• What this task involves: Identify each line in the records below that contains the word "adipose", and copy it.

• Input:
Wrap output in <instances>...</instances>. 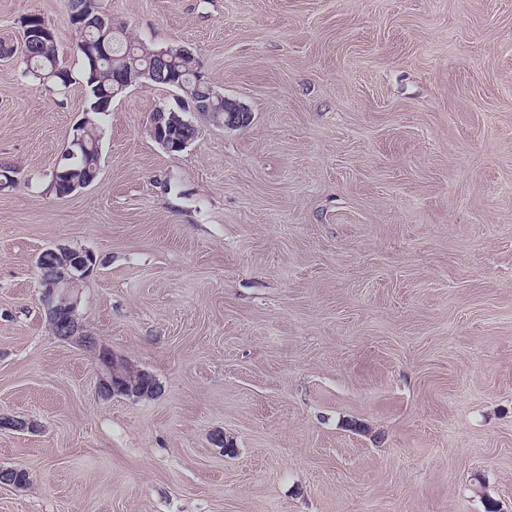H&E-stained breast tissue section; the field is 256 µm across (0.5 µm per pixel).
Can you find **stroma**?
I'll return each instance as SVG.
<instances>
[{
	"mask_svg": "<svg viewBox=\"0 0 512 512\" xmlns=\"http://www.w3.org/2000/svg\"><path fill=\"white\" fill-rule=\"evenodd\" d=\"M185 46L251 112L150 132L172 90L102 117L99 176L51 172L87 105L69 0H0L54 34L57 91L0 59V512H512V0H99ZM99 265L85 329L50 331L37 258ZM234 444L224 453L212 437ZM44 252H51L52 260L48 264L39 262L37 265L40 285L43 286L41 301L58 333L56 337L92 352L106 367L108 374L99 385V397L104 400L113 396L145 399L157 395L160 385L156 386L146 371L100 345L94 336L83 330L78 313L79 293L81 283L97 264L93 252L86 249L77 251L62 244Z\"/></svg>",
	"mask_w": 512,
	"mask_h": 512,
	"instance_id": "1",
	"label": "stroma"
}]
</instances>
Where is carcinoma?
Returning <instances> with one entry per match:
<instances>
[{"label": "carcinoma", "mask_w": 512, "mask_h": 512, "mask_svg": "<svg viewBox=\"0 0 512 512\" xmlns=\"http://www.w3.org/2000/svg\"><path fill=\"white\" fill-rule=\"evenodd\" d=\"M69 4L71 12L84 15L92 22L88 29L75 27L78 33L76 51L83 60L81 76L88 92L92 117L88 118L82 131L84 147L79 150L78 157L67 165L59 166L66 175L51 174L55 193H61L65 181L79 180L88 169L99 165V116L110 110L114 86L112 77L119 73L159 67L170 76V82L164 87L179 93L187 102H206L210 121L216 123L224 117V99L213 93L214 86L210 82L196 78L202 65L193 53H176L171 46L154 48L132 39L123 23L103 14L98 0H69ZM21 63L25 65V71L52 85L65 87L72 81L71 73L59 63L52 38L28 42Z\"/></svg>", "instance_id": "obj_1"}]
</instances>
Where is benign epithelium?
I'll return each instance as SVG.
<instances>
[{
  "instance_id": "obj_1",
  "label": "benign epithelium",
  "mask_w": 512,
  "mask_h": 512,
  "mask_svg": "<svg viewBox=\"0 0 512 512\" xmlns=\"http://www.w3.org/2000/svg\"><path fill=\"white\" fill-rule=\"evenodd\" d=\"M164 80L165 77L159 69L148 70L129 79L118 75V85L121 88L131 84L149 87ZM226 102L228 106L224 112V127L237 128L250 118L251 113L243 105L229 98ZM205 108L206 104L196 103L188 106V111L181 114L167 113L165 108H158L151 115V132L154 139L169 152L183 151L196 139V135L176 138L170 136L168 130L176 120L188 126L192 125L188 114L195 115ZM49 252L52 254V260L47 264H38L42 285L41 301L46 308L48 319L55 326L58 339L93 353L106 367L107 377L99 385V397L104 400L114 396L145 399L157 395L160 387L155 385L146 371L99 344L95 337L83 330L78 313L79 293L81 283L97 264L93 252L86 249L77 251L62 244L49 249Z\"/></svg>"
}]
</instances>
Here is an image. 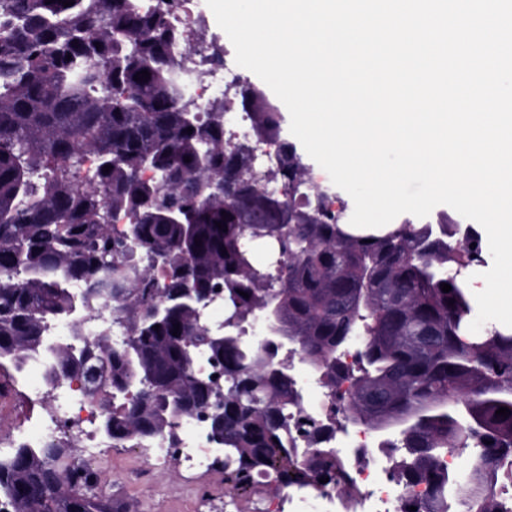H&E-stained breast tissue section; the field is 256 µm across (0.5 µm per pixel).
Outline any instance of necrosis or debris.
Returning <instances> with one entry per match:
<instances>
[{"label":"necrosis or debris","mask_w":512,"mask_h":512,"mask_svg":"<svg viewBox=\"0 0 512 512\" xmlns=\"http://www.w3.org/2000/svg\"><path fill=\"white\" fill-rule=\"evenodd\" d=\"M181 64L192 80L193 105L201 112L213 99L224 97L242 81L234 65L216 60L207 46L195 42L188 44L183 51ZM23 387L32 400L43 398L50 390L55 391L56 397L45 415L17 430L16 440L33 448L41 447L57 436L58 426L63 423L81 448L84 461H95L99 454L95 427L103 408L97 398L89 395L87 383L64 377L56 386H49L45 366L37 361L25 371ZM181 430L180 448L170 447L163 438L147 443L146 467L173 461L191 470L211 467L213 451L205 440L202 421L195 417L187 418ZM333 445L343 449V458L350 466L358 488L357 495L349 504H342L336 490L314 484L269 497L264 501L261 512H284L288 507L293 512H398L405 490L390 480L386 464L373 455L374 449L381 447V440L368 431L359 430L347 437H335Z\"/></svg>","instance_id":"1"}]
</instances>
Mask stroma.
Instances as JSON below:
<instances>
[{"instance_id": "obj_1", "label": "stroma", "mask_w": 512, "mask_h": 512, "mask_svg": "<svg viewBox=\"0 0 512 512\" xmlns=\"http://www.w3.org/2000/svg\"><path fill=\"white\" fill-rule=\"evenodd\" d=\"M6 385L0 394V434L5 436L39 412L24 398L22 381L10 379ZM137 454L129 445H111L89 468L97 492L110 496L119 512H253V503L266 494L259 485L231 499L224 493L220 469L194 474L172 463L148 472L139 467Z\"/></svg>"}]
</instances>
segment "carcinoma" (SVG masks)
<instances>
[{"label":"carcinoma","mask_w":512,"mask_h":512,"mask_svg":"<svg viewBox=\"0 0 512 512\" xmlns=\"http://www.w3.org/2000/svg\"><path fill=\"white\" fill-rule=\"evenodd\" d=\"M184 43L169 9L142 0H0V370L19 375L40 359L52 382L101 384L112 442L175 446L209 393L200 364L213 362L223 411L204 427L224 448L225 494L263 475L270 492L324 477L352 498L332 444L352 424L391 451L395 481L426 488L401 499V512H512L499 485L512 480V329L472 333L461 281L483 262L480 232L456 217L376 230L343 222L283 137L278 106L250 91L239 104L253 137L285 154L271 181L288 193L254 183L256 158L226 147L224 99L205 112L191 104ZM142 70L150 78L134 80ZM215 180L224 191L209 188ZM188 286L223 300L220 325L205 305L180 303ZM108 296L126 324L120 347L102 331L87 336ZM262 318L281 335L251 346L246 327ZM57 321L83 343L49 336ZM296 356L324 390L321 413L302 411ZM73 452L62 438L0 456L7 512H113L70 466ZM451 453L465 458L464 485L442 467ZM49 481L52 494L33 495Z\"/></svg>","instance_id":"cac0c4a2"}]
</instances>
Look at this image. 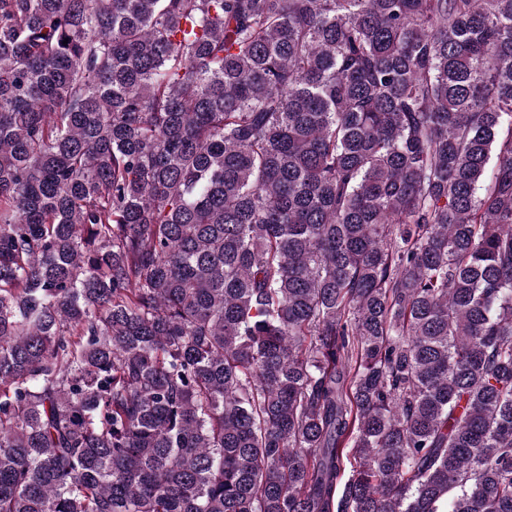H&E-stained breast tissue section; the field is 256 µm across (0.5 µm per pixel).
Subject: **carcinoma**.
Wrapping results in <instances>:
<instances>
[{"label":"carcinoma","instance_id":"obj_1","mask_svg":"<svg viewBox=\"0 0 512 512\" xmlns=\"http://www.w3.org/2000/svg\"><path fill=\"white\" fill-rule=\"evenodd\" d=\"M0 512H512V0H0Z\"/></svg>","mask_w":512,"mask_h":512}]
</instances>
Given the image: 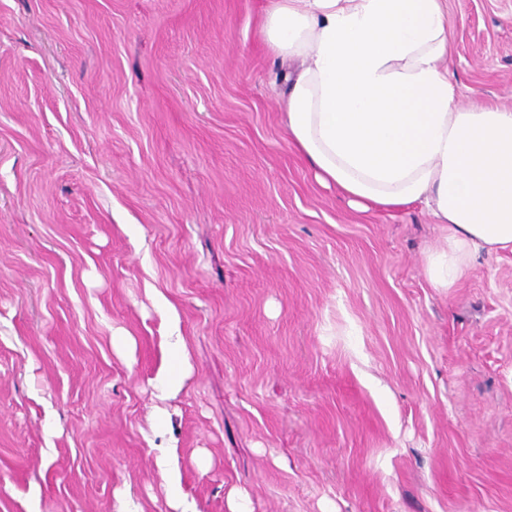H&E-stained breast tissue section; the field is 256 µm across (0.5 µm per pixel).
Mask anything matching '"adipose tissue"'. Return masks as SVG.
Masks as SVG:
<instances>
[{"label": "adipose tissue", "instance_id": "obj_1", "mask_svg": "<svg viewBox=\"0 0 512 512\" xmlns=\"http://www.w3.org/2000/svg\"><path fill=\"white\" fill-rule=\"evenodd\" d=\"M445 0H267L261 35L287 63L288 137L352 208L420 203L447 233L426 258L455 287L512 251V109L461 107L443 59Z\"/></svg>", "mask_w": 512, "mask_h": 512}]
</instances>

• Exercise output:
Mask anything matching '"adipose tissue"'. Return masks as SVG.
[{"label": "adipose tissue", "instance_id": "obj_1", "mask_svg": "<svg viewBox=\"0 0 512 512\" xmlns=\"http://www.w3.org/2000/svg\"><path fill=\"white\" fill-rule=\"evenodd\" d=\"M445 0H267L261 35L287 63L288 137L352 208L420 203L447 233L426 258L455 287L512 251V109L461 107L443 59Z\"/></svg>", "mask_w": 512, "mask_h": 512}]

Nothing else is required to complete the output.